• _Requirement_
Write out again, exactly, the lines below starting at the one with "pink line: (193, 251) -> (149, 147), moved" and ending at the one with "orange semicircle: (50, 93)".

━━━

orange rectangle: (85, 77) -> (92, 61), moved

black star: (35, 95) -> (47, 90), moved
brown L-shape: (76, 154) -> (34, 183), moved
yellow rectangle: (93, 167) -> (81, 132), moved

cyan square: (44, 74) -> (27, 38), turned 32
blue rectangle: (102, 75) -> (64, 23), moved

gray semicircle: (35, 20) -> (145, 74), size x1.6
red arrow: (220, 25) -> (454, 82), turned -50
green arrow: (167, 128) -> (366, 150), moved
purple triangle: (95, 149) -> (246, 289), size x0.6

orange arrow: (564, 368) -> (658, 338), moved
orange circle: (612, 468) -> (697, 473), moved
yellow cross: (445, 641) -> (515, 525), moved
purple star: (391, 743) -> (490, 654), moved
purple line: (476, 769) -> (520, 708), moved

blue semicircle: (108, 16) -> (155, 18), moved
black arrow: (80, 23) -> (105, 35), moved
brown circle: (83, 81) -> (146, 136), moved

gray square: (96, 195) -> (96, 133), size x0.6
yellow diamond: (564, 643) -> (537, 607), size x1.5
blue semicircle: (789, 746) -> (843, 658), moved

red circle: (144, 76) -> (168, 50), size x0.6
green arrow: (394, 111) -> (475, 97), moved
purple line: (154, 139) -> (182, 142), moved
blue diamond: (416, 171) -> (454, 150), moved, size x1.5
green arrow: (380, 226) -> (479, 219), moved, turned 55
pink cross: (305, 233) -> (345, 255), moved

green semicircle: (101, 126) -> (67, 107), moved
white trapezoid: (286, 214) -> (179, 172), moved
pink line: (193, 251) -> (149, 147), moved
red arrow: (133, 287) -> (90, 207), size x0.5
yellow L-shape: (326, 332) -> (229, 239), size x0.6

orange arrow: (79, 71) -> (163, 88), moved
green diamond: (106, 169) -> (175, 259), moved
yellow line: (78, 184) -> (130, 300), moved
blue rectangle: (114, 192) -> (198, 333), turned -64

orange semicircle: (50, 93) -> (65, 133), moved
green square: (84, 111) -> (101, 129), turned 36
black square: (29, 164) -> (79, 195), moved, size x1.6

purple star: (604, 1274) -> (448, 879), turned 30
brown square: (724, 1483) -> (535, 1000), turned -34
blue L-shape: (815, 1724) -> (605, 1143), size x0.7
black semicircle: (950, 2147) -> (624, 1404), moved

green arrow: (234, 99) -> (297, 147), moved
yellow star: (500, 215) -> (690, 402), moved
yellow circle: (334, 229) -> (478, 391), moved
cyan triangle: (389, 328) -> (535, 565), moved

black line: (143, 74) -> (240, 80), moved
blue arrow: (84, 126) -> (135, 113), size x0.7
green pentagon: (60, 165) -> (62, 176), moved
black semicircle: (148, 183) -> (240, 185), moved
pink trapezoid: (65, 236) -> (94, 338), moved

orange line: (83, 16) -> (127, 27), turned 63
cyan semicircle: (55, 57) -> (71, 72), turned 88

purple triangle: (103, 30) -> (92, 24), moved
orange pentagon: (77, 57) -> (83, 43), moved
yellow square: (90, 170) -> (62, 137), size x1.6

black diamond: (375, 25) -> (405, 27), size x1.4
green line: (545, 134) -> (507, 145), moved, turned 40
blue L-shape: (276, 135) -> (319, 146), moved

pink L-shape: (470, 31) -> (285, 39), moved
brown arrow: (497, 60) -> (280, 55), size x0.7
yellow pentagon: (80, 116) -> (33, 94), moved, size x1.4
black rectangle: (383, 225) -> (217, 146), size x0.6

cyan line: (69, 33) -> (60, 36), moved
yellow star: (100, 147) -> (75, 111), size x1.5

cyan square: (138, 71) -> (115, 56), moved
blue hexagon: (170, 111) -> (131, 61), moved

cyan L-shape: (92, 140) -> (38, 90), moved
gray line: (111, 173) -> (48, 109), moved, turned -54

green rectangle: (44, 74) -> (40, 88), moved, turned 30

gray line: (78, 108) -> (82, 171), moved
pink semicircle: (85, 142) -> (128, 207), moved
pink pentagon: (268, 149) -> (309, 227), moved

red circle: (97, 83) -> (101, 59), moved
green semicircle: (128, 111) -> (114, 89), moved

━━━

• _Task result_
pink line: (193, 251) -> (149, 147), moved
red arrow: (133, 287) -> (90, 207), size x0.5
yellow L-shape: (326, 332) -> (229, 239), size x0.6

orange arrow: (79, 71) -> (163, 88), moved
green diamond: (106, 169) -> (175, 259), moved
yellow line: (78, 184) -> (130, 300), moved
blue rectangle: (114, 192) -> (198, 333), turned -64

orange semicircle: (50, 93) -> (65, 133), moved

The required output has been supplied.